:: Records to use ::
"""
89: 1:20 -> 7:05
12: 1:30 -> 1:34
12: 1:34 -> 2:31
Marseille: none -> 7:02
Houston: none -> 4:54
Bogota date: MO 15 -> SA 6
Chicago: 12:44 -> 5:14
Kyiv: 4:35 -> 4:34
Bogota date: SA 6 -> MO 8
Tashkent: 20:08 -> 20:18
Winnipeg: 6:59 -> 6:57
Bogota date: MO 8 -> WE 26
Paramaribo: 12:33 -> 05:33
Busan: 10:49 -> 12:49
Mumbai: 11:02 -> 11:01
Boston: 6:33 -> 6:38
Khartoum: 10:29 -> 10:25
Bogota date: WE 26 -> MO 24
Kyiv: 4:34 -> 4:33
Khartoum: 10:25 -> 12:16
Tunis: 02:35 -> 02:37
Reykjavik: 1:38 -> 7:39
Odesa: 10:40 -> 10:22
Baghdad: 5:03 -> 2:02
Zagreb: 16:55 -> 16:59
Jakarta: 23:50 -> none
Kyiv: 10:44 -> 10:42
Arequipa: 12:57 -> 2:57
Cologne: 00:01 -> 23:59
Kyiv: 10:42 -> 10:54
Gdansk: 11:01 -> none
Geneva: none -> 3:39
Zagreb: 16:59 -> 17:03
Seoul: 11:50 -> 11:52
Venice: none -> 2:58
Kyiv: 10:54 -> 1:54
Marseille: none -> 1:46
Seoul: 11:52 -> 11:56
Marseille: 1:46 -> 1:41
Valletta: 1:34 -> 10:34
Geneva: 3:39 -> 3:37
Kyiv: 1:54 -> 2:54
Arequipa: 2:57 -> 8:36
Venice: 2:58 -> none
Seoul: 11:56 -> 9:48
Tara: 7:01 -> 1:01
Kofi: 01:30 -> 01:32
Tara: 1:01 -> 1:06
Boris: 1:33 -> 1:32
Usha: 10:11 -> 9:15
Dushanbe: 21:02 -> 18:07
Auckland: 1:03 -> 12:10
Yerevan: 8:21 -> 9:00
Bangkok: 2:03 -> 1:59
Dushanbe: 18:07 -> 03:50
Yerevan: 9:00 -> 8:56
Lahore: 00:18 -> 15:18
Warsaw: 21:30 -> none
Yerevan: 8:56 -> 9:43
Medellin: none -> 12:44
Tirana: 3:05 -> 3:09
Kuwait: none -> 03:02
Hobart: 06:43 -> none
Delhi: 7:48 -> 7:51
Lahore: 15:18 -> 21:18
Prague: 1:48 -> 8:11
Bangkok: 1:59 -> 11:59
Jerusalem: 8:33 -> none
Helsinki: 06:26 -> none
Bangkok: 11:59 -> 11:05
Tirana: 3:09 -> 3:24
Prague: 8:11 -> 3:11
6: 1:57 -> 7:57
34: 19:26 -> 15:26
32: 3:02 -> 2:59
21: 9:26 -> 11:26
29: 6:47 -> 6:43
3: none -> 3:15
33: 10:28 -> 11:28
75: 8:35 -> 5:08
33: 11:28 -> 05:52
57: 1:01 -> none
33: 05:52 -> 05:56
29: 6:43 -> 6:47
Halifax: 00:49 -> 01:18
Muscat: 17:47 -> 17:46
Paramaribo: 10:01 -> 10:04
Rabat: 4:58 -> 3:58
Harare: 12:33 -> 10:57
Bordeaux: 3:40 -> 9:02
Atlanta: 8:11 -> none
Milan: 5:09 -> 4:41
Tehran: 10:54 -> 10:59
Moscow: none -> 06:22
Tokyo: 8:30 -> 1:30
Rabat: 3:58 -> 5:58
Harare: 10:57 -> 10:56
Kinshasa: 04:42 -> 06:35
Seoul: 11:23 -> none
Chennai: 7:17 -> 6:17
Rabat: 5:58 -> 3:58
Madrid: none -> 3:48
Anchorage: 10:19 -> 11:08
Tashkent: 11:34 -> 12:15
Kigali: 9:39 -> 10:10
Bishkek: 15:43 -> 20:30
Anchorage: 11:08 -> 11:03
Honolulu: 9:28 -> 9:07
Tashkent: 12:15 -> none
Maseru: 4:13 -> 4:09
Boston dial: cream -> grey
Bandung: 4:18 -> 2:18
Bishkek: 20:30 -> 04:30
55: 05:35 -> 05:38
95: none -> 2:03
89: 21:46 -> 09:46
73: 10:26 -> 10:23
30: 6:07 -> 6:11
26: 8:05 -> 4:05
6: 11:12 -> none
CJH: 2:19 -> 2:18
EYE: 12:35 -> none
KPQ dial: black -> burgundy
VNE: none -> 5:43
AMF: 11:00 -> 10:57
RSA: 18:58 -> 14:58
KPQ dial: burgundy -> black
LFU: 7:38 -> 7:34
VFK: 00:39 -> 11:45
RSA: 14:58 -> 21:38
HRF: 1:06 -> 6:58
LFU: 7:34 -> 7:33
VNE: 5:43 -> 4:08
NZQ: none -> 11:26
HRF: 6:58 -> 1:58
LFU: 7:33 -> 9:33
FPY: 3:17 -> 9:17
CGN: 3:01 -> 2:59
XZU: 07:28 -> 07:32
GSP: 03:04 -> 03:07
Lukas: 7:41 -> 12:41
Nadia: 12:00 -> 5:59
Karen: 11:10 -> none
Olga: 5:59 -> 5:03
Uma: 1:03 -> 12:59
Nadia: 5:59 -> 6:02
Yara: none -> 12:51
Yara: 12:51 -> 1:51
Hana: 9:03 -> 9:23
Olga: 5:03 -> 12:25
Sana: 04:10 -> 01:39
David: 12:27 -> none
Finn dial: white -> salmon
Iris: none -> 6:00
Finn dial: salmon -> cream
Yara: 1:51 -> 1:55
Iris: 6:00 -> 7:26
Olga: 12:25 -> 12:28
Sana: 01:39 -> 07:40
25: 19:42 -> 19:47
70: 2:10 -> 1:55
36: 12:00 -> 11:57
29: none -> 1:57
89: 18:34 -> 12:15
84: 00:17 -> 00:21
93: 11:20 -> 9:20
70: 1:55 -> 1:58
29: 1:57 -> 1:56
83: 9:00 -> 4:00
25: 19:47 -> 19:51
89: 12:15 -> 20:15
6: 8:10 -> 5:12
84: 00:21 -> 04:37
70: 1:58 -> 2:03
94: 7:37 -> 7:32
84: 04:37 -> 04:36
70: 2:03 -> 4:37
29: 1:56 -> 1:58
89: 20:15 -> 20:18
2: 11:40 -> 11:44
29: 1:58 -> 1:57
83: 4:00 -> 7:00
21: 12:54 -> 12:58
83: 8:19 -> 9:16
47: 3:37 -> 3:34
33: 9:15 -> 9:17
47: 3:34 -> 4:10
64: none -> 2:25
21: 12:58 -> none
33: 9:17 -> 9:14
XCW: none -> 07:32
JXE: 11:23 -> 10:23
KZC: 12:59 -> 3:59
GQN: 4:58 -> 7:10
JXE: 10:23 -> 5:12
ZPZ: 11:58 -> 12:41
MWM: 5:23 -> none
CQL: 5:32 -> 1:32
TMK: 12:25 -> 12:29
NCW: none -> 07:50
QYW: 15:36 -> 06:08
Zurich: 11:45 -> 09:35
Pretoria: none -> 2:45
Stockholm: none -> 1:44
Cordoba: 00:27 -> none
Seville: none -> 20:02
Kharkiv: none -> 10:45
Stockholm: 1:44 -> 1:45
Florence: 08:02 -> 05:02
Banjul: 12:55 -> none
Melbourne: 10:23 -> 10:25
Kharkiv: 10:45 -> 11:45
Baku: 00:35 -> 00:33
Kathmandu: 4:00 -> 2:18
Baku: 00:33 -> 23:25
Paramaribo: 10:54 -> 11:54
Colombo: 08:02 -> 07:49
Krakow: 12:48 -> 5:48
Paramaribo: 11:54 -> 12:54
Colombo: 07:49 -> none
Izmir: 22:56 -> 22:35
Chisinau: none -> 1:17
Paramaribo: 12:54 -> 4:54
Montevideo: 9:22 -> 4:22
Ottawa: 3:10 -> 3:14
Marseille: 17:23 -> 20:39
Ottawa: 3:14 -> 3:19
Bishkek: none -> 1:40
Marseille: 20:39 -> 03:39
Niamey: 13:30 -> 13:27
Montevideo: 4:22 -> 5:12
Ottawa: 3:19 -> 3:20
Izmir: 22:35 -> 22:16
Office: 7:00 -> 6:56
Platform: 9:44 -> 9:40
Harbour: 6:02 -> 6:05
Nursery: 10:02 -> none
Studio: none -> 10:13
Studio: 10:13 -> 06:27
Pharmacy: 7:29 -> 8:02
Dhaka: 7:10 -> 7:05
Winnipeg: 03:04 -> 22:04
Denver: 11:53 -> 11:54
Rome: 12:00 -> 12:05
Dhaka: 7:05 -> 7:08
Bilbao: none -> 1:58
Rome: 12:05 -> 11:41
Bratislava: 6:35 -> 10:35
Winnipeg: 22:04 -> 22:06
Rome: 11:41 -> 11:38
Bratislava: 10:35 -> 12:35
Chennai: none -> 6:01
"""
:: Task brief ::
Please repeat the part of the items that opens with the first line and closes with the line containing "Valletta: 1:34 -> 10:34", substituting "Kiev" for "Kyiv" and leaving everything else unchanged.

:: Solution for this problem ::
89: 1:20 -> 7:05
12: 1:30 -> 1:34
12: 1:34 -> 2:31
Marseille: none -> 7:02
Houston: none -> 4:54
Bogota date: MO 15 -> SA 6
Chicago: 12:44 -> 5:14
Kiev: 4:35 -> 4:34
Bogota date: SA 6 -> MO 8
Tashkent: 20:08 -> 20:18
Winnipeg: 6:59 -> 6:57
Bogota date: MO 8 -> WE 26
Paramaribo: 12:33 -> 05:33
Busan: 10:49 -> 12:49
Mumbai: 11:02 -> 11:01
Boston: 6:33 -> 6:38
Khartoum: 10:29 -> 10:25
Bogota date: WE 26 -> MO 24
Kiev: 4:34 -> 4:33
Khartoum: 10:25 -> 12:16
Tunis: 02:35 -> 02:37
Reykjavik: 1:38 -> 7:39
Odesa: 10:40 -> 10:22
Baghdad: 5:03 -> 2:02
Zagreb: 16:55 -> 16:59
Jakarta: 23:50 -> none
Kiev: 10:44 -> 10:42
Arequipa: 12:57 -> 2:57
Cologne: 00:01 -> 23:59
Kiev: 10:42 -> 10:54
Gdansk: 11:01 -> none
Geneva: none -> 3:39
Zagreb: 16:59 -> 17:03
Seoul: 11:50 -> 11:52
Venice: none -> 2:58
Kiev: 10:54 -> 1:54
Marseille: none -> 1:46
Seoul: 11:52 -> 11:56
Marseille: 1:46 -> 1:41
Valletta: 1:34 -> 10:34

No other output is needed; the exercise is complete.